## Provided material
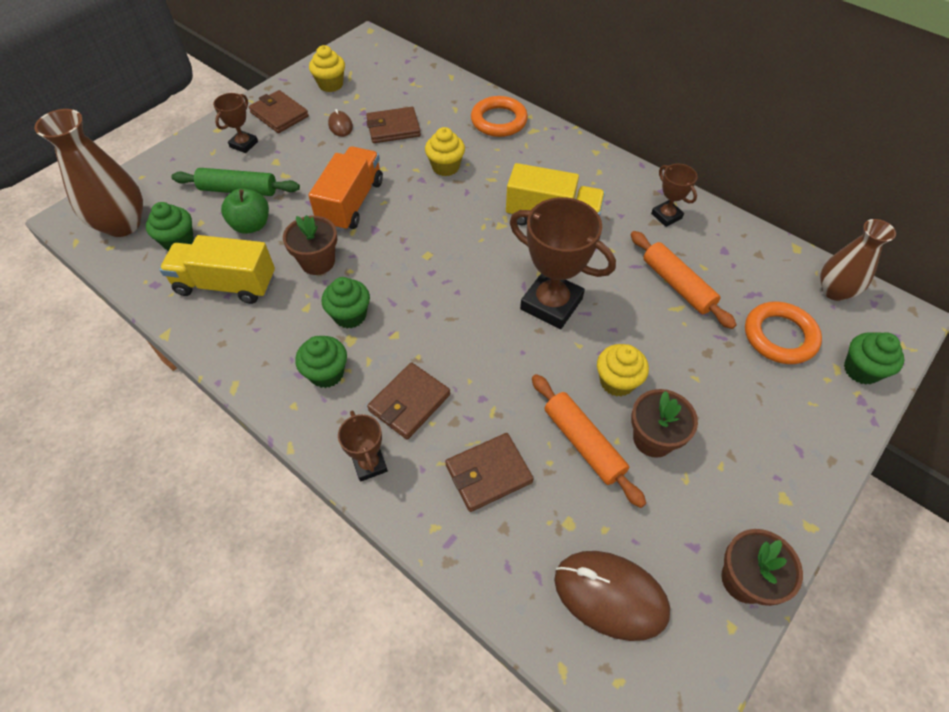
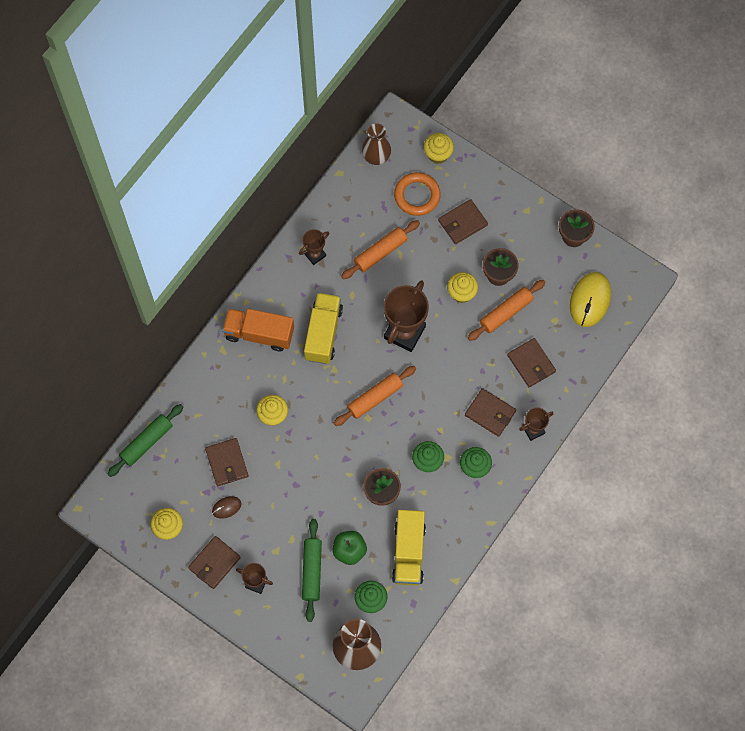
camera: 95 degrees left, 15 degrees up
(351, 203) = (319, 481): orange truck -> orange truck (259, 334)
(430, 73) = (146, 442): none -> green rolling pin
(454, 264) = (375, 398): none -> orange rolling pin
(499, 121) = (212, 378): orange ring -> none
(610, 595) = (590, 300): brown mouse -> yellow mouse
(742, 394) = (462, 223): none -> brown wallet
(861, 370) = (438, 154): green cupcake -> yellow cupcake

## What is expected
The pictures stay out; copy the rest of the data word for word.

## Response to the task
camera: 95 degrees left, 15 degrees up
(351, 203) = (319, 481): orange truck -> orange truck (259, 334)
(430, 73) = (146, 442): none -> green rolling pin
(454, 264) = (375, 398): none -> orange rolling pin
(499, 121) = (212, 378): orange ring -> none
(610, 595) = (590, 300): brown mouse -> yellow mouse
(742, 394) = (462, 223): none -> brown wallet
(861, 370) = (438, 154): green cupcake -> yellow cupcake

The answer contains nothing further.